> **DATASET EXTRACT**
================================

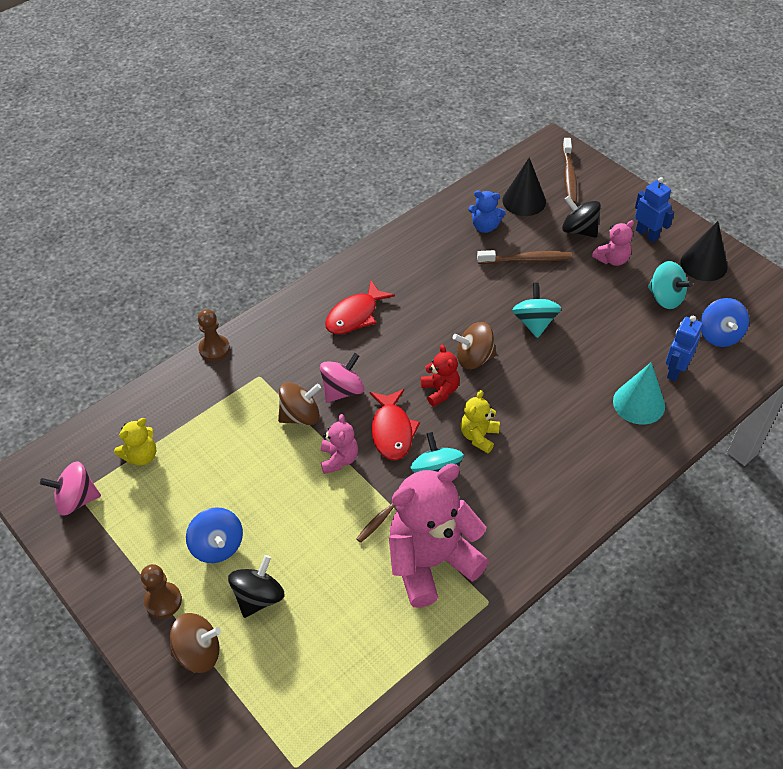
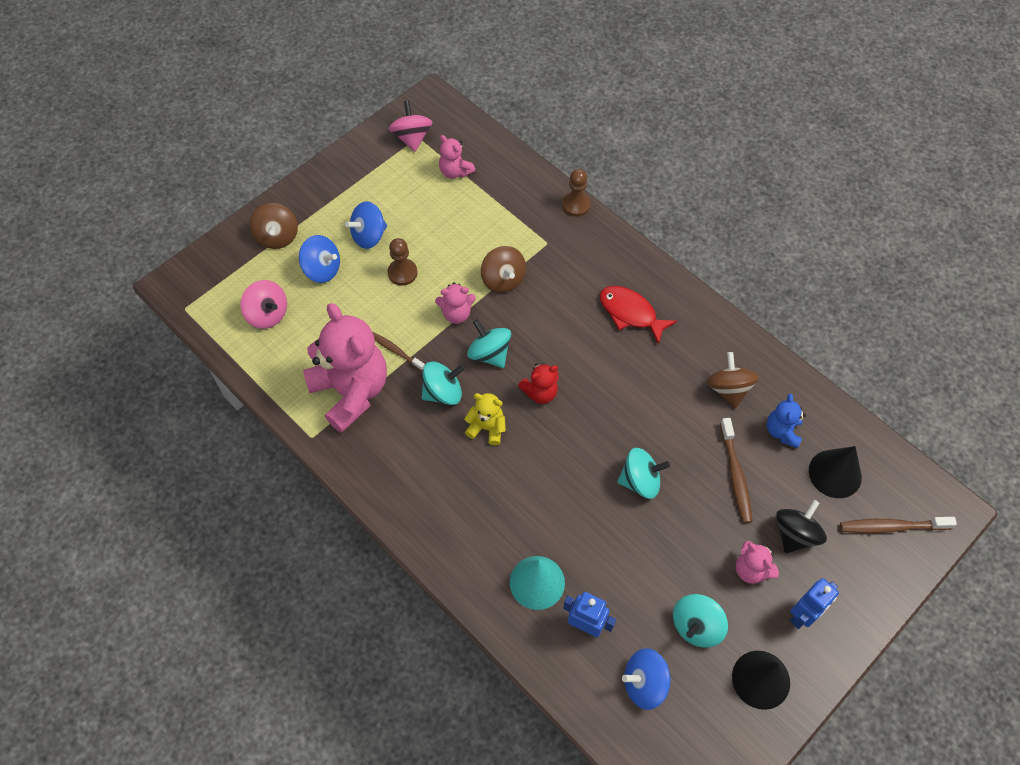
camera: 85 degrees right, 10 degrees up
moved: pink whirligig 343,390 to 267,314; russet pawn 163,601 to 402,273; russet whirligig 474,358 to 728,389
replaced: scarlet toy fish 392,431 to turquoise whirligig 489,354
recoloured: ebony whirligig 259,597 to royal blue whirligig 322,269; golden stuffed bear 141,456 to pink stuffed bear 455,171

================================

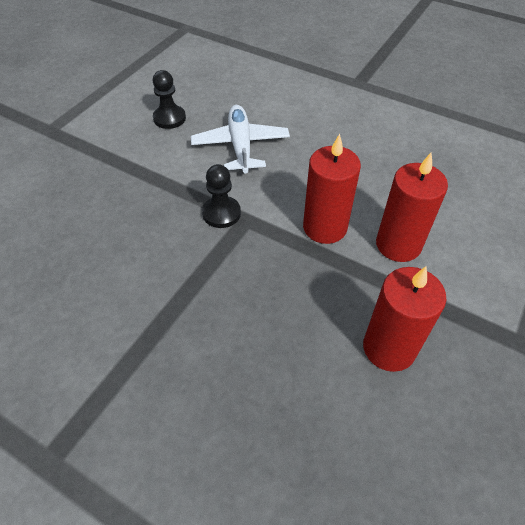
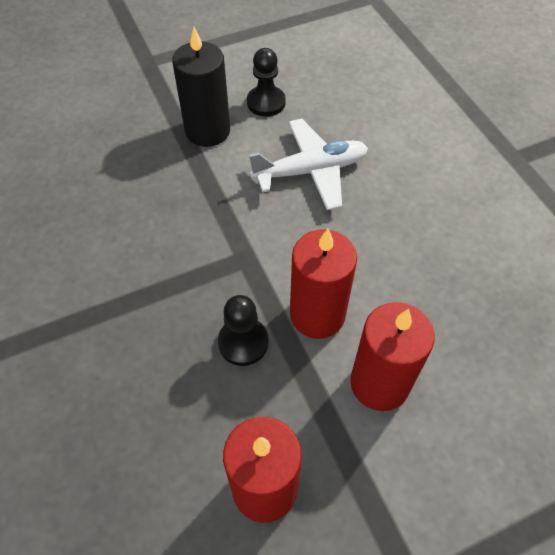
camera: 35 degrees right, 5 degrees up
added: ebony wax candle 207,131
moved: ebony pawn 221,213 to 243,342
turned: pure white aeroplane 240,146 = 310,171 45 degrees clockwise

================================

> **TASK OBJECTIVE**
Go through the entries and copy every line with "camera".

> **ANSWER SPACE**
camera: 85 degrees right, 10 degrees up
camera: 35 degrees right, 5 degrees up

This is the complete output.